▶ _What the task requires_: Rewrite the data from the line with "Question: Among these" through the end of the data, replacing "camera" with "viewer" and leaving everything else unchanged.

(Data excerpted from a collection)
****

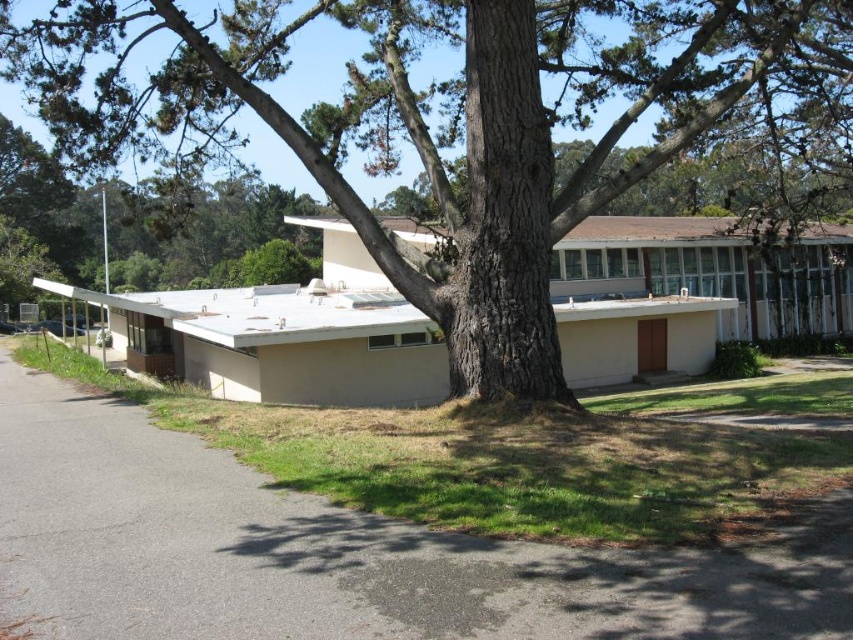
Question: Is brown rough tree at center closer to the viewer compared to gray asphalt driveway at lower left?

Choices:
 (A) no
 (B) yes

Answer: (A)

Question: Does brown rough tree at center lie in front of gray asphalt driveway at lower left?

Choices:
 (A) yes
 (B) no

Answer: (B)

Question: Observing the image, what is the correct spatial positioning of brown rough tree at center in reference to gray asphalt driveway at lower left?

Choices:
 (A) below
 (B) above

Answer: (B)

Question: Among these objects, which one is nearest to the camera?

Choices:
 (A) brown rough tree at center
 (B) gray asphalt driveway at lower left

Answer: (B)

Question: Which point appears farthest from the camera in this image?

Choices:
 (A) (229, 84)
 (B) (299, 515)

Answer: (A)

****

▶ _Answer space_:
Question: Among these objects, which one is nearest to the viewer?

Choices:
 (A) brown rough tree at center
 (B) gray asphalt driveway at lower left

Answer: (B)

Question: Which point appears farthest from the viewer in this image?

Choices:
 (A) (229, 84)
 (B) (299, 515)

Answer: (A)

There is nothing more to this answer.